● **About this exercise**:
Locate each line of the material that contains "cactus", then return it.

● **Provided data**:
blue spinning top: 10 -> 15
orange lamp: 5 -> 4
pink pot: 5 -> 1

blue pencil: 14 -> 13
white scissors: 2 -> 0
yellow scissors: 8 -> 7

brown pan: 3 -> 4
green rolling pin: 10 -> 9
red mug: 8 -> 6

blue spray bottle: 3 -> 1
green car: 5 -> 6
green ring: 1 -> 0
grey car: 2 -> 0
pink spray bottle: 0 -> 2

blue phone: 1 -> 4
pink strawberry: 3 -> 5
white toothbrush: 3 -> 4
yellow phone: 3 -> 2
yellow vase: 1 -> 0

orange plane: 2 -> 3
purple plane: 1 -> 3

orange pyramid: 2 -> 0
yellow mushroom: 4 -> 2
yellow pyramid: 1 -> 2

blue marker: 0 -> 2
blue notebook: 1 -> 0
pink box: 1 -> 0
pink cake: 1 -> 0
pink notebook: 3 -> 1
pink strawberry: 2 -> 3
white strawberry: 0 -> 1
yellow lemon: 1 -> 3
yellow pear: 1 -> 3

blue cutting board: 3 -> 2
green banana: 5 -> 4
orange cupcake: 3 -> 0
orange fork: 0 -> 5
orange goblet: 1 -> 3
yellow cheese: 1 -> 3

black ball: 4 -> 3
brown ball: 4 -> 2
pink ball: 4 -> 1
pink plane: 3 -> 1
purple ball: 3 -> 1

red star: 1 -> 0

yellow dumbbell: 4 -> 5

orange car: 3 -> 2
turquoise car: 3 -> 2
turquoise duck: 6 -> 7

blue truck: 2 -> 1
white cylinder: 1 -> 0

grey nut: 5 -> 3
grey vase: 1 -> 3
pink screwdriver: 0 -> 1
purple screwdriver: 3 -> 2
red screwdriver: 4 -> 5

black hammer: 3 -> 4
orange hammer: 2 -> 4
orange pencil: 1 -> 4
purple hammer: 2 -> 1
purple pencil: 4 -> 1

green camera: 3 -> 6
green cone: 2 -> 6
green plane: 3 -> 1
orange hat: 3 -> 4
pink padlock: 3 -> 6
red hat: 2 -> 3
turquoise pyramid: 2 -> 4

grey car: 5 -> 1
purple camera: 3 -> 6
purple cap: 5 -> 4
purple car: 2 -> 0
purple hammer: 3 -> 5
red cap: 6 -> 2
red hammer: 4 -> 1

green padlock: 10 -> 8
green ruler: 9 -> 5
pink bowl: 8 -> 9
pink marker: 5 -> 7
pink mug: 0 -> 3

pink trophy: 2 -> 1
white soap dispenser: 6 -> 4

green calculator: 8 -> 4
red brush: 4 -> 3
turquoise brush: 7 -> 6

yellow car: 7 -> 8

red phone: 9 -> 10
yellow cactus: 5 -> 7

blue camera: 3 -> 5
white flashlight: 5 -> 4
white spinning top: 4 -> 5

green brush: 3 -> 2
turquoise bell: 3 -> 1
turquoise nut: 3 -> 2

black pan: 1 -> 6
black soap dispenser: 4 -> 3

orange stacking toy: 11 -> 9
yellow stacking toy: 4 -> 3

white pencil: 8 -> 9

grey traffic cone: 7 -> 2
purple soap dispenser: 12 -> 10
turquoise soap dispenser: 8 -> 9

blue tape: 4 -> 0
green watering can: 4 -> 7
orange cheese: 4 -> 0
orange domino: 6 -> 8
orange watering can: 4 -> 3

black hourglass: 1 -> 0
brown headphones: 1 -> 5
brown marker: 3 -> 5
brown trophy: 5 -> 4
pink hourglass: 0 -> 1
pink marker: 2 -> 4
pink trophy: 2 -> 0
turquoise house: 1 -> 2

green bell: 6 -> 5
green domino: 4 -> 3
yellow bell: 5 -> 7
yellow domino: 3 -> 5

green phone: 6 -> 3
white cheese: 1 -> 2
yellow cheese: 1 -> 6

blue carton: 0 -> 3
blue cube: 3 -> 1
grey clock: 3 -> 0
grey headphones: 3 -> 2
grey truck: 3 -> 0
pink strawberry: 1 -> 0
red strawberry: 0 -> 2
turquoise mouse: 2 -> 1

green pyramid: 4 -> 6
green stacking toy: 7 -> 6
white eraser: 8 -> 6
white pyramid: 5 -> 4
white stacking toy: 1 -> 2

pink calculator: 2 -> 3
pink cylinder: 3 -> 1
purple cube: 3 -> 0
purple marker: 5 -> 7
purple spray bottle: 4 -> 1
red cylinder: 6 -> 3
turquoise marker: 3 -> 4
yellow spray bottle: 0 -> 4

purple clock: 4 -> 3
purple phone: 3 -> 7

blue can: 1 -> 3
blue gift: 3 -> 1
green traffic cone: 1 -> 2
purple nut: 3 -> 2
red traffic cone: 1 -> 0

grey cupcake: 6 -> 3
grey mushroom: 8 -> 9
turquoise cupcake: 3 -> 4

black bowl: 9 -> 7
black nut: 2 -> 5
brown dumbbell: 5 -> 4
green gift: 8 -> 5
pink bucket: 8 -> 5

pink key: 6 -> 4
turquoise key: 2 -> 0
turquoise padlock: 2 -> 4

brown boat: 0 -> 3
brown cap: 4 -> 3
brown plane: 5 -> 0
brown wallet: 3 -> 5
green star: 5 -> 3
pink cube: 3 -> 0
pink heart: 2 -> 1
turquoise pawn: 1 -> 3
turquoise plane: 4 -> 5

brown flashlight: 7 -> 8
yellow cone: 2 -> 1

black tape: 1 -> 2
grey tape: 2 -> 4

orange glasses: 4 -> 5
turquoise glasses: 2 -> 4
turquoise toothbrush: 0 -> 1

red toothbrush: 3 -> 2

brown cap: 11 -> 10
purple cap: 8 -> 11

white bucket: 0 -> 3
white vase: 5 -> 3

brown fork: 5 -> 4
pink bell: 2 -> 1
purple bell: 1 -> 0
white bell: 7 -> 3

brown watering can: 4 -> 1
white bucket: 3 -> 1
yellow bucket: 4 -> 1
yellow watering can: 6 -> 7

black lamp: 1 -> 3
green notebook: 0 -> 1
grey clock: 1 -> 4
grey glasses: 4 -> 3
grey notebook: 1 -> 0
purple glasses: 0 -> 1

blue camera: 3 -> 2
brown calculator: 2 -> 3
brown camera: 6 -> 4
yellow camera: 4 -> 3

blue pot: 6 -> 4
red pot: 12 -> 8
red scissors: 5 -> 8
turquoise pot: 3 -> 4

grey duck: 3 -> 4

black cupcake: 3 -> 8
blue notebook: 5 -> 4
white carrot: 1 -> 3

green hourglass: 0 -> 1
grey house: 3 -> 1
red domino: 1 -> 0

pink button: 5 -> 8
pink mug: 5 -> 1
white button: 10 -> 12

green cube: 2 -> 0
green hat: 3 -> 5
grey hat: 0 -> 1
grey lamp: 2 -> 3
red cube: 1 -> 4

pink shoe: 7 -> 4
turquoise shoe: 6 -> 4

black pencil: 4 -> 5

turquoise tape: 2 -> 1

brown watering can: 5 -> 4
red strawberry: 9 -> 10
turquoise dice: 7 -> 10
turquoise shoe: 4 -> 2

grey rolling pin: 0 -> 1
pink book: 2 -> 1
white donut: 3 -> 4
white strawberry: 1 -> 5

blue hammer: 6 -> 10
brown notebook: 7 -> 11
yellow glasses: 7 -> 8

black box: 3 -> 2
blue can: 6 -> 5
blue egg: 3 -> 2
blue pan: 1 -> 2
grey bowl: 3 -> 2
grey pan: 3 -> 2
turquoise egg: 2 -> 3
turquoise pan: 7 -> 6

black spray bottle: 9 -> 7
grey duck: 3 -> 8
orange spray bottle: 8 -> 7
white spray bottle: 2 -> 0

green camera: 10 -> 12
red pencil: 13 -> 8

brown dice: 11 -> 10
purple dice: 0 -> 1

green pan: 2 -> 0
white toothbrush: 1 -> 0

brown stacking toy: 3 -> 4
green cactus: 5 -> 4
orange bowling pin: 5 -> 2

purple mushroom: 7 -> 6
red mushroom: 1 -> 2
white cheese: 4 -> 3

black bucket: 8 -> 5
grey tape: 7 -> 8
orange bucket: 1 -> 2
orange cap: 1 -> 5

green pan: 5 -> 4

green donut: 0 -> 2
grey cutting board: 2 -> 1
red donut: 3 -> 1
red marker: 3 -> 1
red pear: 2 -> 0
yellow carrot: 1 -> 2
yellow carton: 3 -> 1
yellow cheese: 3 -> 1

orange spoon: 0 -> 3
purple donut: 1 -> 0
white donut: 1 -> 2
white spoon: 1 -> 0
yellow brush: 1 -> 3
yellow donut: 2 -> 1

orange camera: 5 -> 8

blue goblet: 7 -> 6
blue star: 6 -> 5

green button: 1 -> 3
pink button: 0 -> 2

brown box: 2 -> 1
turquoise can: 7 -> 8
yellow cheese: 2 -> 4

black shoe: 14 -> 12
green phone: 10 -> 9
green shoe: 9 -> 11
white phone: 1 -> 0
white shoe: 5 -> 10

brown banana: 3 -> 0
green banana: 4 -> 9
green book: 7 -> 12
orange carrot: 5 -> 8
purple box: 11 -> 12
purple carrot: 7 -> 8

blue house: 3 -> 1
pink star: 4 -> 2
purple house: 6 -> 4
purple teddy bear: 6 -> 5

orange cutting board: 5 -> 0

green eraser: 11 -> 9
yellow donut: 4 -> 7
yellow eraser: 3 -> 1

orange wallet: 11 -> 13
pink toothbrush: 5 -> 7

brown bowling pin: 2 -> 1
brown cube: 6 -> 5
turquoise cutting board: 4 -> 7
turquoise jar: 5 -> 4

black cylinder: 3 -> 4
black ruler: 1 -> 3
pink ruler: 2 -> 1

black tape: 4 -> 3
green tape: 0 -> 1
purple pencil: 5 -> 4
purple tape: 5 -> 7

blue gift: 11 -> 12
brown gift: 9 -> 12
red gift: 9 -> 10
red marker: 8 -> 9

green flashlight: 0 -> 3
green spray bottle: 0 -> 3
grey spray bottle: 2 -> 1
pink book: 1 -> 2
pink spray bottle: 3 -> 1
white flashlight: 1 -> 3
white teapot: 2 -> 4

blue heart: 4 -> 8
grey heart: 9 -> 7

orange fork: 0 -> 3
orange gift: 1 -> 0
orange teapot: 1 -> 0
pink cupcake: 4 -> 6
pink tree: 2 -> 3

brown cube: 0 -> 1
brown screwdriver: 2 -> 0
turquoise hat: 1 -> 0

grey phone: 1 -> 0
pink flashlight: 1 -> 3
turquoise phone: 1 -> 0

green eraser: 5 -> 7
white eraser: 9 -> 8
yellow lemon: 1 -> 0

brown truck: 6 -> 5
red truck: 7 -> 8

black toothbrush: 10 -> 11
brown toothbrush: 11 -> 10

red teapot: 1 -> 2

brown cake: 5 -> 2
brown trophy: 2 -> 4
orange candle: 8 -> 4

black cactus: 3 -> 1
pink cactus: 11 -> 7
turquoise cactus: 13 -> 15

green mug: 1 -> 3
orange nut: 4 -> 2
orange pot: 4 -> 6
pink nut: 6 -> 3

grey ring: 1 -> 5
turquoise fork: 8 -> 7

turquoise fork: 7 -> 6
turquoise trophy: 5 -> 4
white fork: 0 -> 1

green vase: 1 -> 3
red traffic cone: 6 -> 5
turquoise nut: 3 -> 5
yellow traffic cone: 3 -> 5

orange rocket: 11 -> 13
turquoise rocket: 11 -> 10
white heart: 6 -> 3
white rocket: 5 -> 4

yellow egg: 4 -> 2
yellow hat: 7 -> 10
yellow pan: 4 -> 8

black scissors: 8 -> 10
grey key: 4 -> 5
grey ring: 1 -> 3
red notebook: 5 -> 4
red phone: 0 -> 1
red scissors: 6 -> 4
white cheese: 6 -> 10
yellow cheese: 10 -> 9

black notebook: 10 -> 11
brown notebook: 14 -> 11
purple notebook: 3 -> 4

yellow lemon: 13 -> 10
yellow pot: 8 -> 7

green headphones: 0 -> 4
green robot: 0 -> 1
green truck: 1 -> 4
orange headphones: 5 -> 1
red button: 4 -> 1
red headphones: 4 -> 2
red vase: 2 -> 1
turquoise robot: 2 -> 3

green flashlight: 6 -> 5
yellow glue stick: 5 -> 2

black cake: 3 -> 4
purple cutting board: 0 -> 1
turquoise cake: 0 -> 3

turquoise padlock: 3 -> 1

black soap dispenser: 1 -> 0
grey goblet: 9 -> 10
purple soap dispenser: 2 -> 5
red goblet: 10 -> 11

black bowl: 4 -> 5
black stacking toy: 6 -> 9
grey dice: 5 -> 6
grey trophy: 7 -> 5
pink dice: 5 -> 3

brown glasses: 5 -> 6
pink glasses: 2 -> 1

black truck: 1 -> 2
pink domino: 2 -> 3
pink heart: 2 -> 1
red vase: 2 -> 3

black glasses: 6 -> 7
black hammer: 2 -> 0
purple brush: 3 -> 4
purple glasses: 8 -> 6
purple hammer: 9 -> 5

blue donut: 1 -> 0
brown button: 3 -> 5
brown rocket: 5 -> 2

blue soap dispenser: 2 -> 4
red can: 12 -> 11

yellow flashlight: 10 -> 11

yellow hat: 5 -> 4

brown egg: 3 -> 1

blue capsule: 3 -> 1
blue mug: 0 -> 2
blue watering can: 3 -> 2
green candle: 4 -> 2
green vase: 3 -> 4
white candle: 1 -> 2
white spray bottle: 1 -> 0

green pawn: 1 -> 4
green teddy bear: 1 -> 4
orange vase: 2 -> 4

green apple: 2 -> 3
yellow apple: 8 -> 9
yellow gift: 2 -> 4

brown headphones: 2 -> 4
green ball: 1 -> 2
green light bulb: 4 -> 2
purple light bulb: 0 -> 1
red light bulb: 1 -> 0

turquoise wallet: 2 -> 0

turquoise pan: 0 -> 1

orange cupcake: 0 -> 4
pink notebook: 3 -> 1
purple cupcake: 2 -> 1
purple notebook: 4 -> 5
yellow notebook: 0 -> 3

● **Output for this exercise**:
yellow cactus: 5 -> 7
green cactus: 5 -> 4
black cactus: 3 -> 1
pink cactus: 11 -> 7
turquoise cactus: 13 -> 15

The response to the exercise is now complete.